Please show every line of the listing below that contains the string "instrumentName".

[Collection entries]
----

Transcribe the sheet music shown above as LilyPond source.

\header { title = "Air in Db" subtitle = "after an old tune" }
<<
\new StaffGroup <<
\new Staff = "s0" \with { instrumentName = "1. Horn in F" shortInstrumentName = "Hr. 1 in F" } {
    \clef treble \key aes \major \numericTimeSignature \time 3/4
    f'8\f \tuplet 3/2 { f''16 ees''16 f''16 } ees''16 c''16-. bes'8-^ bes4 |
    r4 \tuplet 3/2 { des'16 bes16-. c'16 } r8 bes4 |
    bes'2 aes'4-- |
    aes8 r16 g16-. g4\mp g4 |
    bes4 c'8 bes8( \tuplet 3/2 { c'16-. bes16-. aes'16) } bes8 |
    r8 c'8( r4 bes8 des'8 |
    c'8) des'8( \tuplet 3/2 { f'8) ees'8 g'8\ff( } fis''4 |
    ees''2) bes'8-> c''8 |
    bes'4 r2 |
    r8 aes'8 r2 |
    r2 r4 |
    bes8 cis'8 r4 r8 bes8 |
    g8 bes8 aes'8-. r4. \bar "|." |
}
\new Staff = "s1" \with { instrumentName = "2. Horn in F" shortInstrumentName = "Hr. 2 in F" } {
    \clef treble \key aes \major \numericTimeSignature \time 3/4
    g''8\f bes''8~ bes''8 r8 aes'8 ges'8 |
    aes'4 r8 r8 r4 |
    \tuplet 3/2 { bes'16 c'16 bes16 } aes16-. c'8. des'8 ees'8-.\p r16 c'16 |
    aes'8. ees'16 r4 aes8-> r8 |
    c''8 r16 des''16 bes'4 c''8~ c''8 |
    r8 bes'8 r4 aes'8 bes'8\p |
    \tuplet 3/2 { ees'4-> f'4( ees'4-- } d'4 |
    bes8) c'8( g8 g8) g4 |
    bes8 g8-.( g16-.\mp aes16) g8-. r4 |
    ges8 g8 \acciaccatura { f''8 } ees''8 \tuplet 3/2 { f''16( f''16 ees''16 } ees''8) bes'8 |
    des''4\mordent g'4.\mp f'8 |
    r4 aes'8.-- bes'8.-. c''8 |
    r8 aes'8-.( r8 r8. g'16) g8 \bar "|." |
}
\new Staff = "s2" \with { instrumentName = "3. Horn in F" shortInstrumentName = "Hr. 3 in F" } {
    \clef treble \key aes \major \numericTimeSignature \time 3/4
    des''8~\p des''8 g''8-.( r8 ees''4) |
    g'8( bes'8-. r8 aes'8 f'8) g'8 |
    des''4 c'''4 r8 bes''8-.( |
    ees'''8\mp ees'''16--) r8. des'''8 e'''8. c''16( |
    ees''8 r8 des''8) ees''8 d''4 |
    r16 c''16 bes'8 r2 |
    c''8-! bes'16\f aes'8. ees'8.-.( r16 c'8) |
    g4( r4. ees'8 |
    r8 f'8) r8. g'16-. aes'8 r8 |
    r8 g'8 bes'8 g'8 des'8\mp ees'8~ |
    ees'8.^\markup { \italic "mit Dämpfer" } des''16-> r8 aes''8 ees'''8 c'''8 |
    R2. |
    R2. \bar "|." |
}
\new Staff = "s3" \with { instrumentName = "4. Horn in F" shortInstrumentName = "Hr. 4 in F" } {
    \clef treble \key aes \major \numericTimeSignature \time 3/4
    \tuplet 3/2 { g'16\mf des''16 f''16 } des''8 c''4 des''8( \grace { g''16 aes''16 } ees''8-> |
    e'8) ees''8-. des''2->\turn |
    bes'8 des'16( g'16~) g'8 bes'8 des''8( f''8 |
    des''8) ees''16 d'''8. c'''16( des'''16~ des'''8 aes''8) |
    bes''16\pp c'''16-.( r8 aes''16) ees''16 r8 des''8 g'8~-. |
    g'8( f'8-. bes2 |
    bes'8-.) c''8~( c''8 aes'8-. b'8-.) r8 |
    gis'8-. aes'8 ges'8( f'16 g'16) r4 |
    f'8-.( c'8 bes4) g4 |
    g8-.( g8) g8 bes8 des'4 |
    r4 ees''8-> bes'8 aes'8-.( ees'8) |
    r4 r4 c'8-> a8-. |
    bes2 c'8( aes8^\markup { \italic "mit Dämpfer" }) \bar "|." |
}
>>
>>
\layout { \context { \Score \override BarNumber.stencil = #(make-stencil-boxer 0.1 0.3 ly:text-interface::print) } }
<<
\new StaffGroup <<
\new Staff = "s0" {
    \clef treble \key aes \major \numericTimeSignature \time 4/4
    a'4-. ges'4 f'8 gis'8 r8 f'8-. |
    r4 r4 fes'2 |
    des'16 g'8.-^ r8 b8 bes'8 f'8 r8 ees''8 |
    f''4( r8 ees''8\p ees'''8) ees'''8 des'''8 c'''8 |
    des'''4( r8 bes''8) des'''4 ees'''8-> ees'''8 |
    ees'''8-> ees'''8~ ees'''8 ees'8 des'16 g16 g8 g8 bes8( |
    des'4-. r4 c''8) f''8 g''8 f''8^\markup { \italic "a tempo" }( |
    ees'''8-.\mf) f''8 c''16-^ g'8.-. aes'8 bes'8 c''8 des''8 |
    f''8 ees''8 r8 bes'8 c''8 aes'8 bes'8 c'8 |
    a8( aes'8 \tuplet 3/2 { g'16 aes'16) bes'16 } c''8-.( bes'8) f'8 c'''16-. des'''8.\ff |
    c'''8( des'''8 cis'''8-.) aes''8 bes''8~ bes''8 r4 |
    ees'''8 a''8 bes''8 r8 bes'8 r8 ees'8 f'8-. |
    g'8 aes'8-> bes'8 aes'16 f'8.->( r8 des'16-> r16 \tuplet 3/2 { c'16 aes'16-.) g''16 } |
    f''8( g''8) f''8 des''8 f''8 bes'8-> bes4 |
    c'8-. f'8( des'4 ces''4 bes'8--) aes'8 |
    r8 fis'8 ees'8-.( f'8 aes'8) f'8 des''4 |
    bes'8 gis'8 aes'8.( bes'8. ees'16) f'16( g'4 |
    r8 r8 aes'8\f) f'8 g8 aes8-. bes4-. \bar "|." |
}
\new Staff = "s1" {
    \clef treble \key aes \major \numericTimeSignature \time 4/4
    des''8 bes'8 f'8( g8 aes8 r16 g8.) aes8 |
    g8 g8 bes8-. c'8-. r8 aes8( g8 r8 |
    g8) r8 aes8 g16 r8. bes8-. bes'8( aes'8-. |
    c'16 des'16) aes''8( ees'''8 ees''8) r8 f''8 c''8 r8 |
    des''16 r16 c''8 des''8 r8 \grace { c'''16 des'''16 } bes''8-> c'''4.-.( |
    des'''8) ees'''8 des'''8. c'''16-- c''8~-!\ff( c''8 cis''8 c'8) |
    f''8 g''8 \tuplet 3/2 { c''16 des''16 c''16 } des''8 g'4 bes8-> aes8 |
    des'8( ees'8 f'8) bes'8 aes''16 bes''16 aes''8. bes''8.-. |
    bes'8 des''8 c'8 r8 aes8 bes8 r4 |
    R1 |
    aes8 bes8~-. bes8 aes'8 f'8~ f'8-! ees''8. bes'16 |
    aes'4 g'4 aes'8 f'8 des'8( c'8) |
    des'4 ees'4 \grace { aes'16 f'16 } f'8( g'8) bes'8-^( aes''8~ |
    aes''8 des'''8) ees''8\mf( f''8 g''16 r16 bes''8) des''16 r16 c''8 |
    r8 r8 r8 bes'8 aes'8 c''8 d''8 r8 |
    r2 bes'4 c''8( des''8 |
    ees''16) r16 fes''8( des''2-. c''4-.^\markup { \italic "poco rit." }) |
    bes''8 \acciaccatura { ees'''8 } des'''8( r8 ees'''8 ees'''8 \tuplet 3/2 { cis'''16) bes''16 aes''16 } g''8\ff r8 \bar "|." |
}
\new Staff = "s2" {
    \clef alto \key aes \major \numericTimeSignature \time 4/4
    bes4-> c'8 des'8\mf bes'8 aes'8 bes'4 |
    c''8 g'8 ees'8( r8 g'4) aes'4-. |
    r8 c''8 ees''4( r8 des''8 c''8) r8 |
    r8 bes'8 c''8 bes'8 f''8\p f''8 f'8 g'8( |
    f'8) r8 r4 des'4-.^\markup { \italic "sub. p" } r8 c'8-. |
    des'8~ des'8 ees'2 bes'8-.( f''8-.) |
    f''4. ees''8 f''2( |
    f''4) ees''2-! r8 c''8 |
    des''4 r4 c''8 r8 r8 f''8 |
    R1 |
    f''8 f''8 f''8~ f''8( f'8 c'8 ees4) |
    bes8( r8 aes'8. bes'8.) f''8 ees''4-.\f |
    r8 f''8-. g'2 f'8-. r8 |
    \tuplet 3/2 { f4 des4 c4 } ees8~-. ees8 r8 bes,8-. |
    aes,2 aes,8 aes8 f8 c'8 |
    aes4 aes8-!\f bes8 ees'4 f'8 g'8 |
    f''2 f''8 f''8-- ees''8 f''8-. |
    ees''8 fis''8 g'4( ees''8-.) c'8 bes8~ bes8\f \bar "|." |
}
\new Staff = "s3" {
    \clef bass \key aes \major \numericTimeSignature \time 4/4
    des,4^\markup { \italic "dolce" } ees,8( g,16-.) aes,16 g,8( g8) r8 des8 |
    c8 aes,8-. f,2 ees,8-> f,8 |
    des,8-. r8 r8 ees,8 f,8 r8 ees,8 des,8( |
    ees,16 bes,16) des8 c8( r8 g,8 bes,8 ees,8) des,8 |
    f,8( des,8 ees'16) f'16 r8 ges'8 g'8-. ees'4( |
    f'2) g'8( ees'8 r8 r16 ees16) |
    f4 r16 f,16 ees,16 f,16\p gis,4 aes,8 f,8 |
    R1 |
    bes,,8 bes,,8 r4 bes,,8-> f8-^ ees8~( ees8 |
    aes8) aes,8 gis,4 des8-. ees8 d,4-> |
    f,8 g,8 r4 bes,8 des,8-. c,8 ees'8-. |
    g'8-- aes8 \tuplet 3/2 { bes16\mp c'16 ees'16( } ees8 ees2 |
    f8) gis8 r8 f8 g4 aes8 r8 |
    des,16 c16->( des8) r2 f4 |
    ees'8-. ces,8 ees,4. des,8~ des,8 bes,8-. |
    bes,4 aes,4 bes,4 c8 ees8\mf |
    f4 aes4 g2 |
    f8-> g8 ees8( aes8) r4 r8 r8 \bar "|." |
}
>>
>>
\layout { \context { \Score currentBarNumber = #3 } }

----

-- THE OUTPUT --
\new Staff = "s0" \with { instrumentName = "1. Horn in F" shortInstrumentName = "Hr. 1 in F" } {
\new Staff = "s1" \with { instrumentName = "2. Horn in F" shortInstrumentName = "Hr. 2 in F" } {
\new Staff = "s2" \with { instrumentName = "3. Horn in F" shortInstrumentName = "Hr. 3 in F" } {
\new Staff = "s3" \with { instrumentName = "4. Horn in F" shortInstrumentName = "Hr. 4 in F" } {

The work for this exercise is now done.